Top of RECORDS FOR THIS EXERCISE

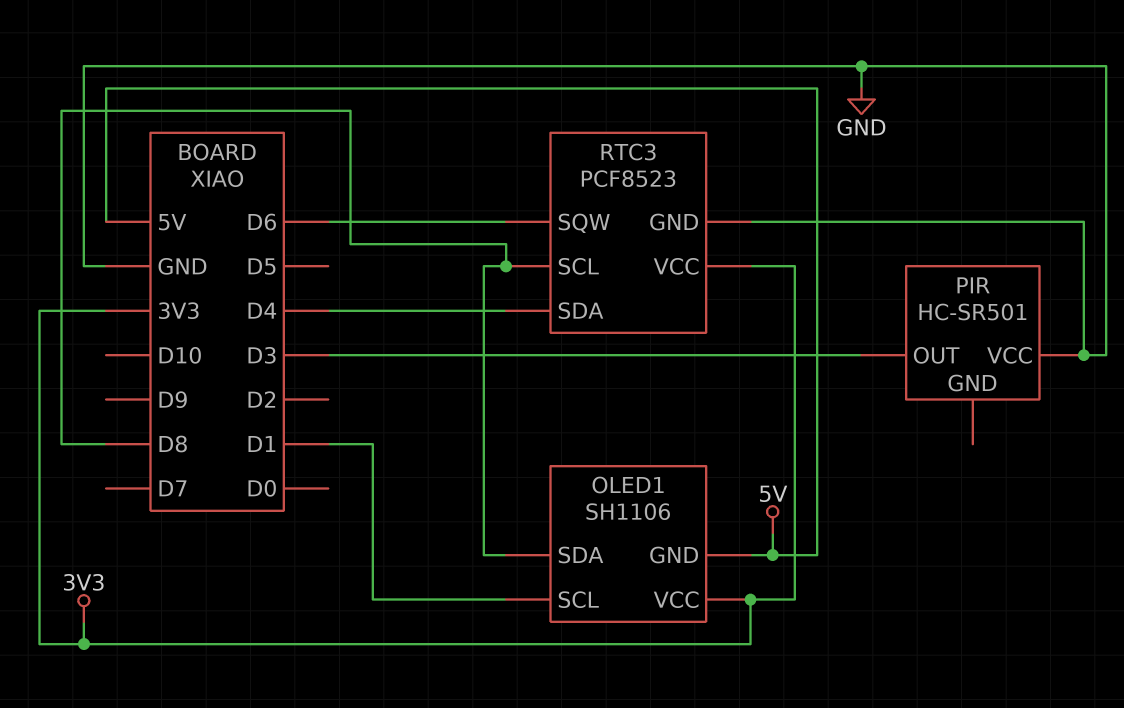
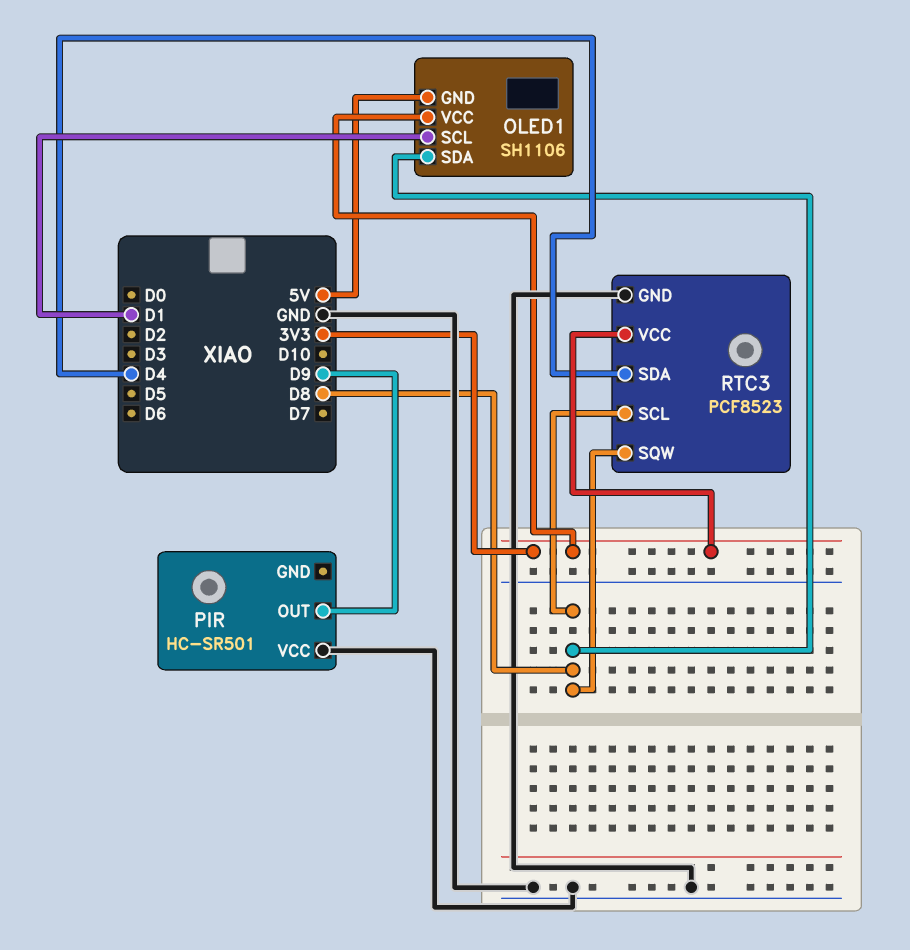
PIR pin OUT: D3 -> D9
RTC3 pin SQW: D6 -> D8

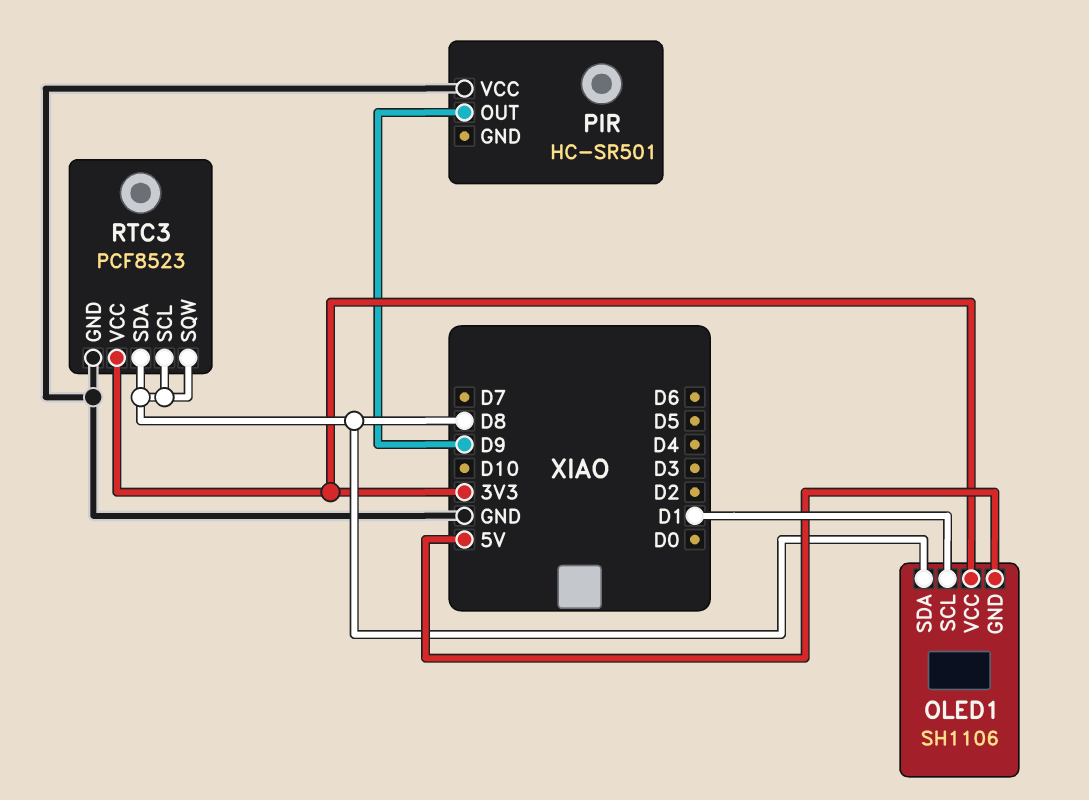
RTC3 pin SDA: D4 -> D8

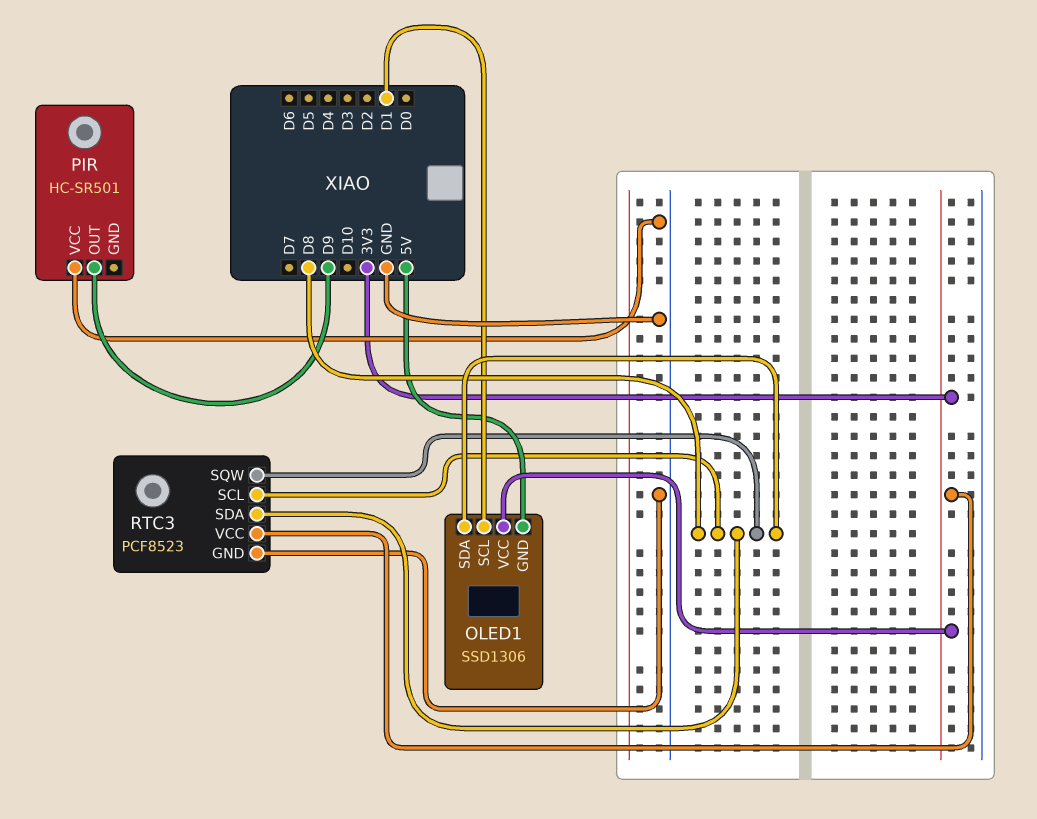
OLED1: SH1106 -> SSD1306

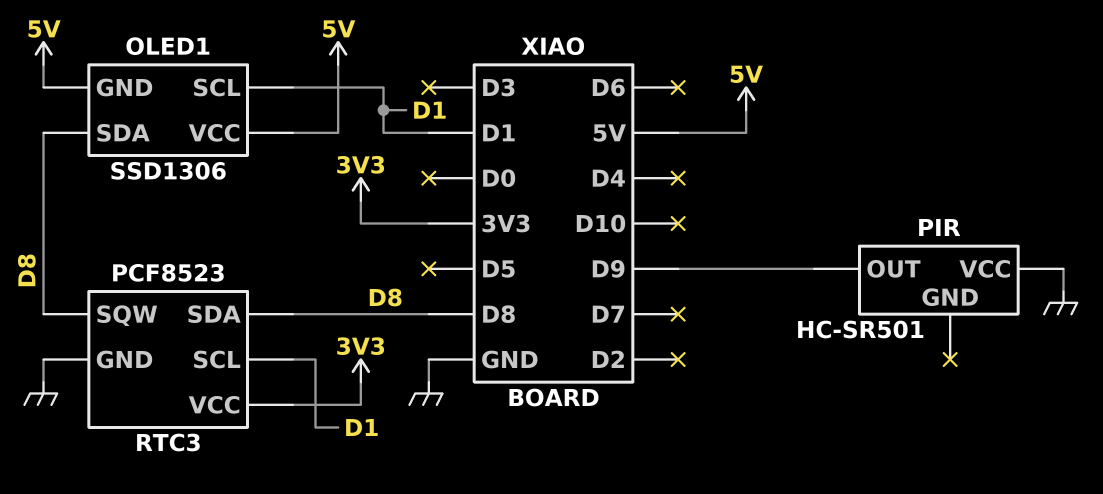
OLED1 pin VCC: 3V3 -> 5V
RTC3 pin SCL: D8 -> D1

Bottom of RECORDS FOR THIS EXERCISE

→ WHAT YOU NEED TO DO
The answer must consist solely of the lines from the line containing "OLED1: SH1106 -> SSD1306" to the end of the data, reproduced exactly, with every picture left out.

→ ANSWER BOX
OLED1: SH1106 -> SSD1306

OLED1 pin VCC: 3V3 -> 5V
RTC3 pin SCL: D8 -> D1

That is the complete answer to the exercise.